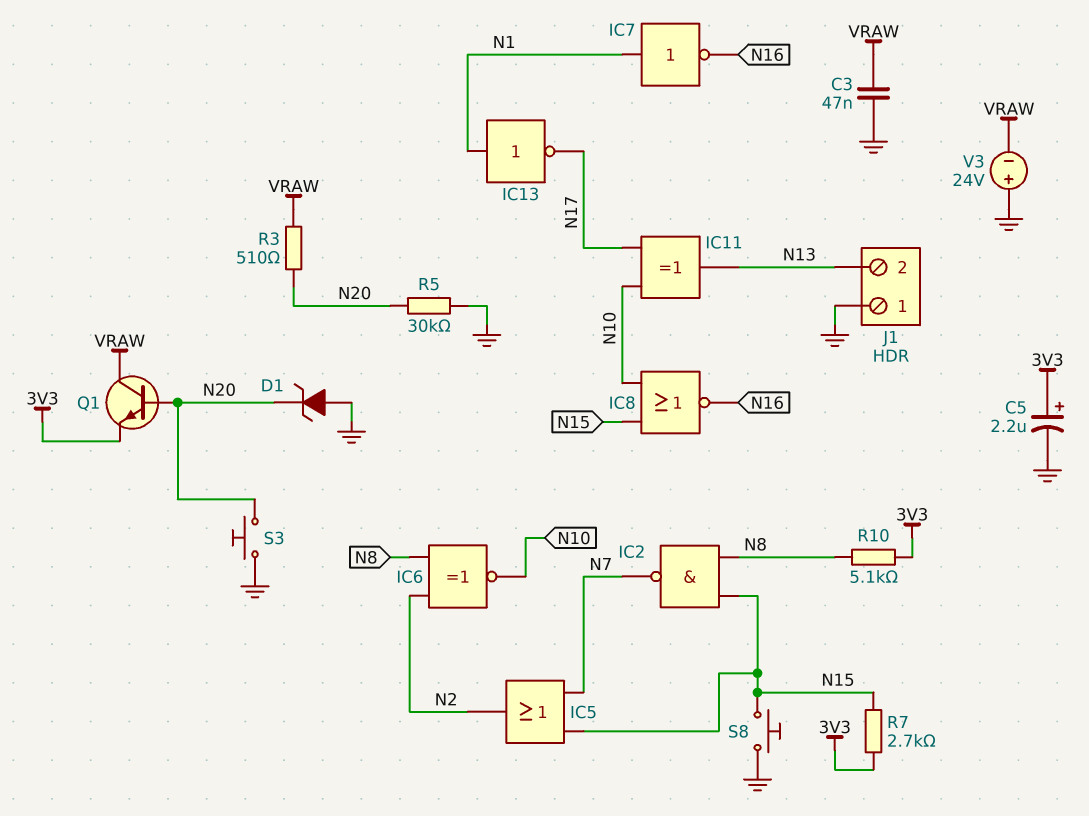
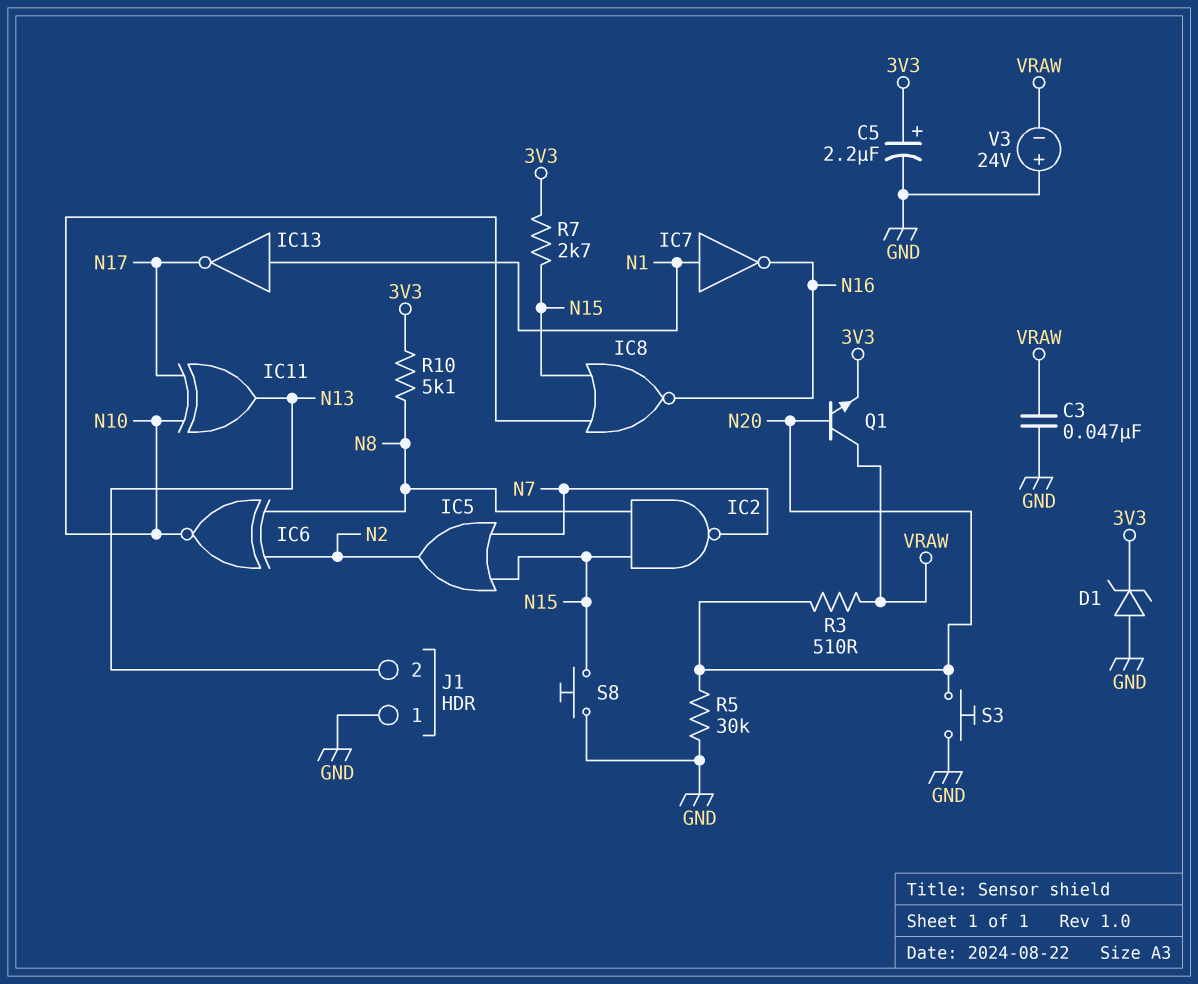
D1: zener (A GND, K N20) -> zener (A GND, K 3V3)

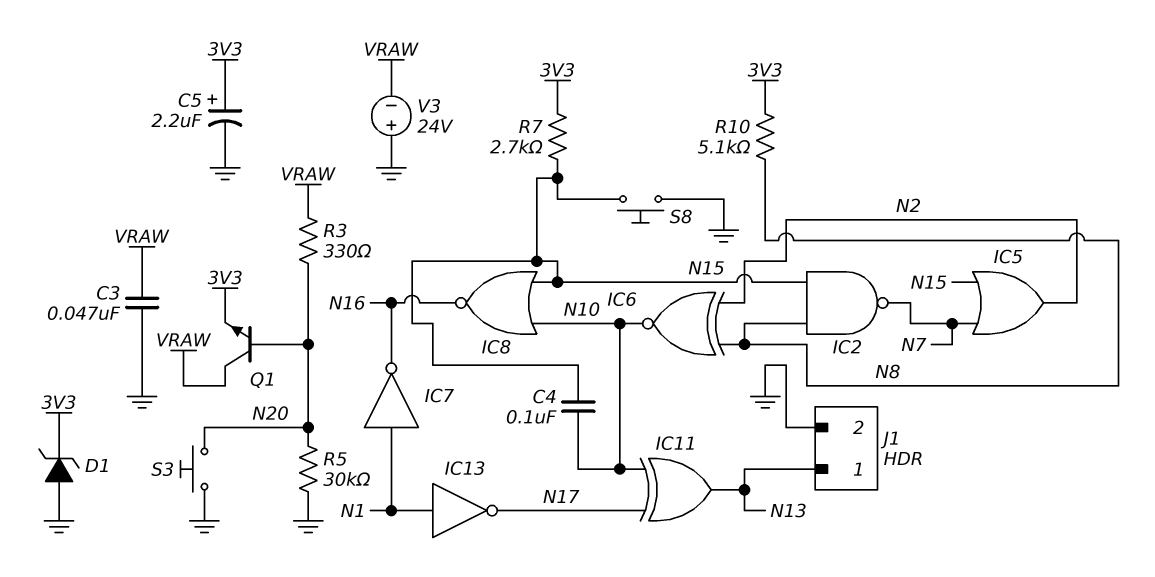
C4: none -> 100nF (N10, N15)
J1 pin 1: GND -> N13
J1 pin 2: N13 -> GND
R3: 510 (N20, VRAW) -> 330 (N20, VRAW)

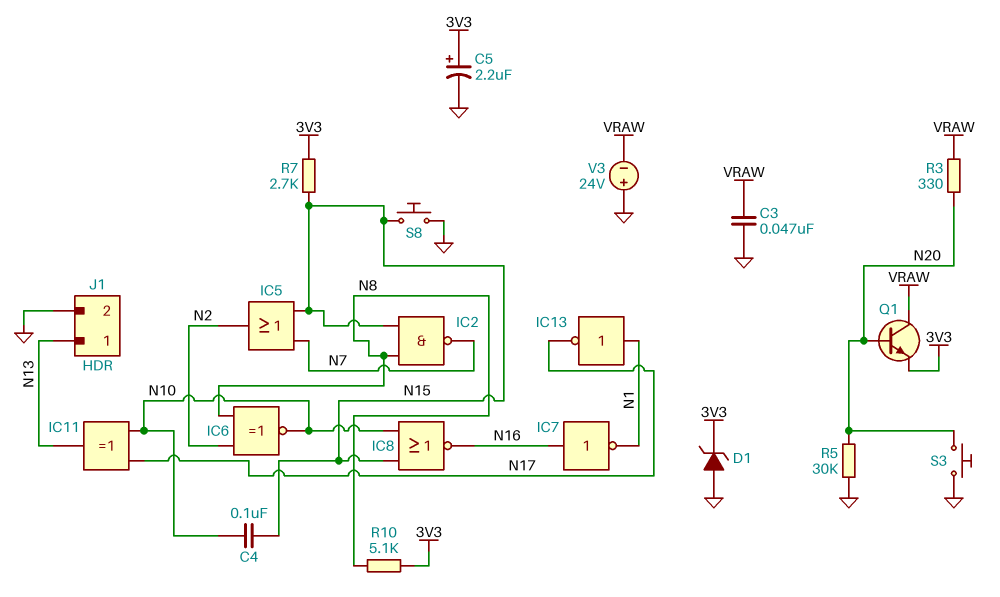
IC7: NOT (in N1, out N16) -> NOT (in N16, out N1)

== Work to complete ==
Please transcribe the listing exactly as it stands, but omit its pictures.

== Answer section ==
D1: zener (A GND, K N20) -> zener (A GND, K 3V3)

C4: none -> 100nF (N10, N15)
J1 pin 1: GND -> N13
J1 pin 2: N13 -> GND
R3: 510 (N20, VRAW) -> 330 (N20, VRAW)

IC7: NOT (in N1, out N16) -> NOT (in N16, out N1)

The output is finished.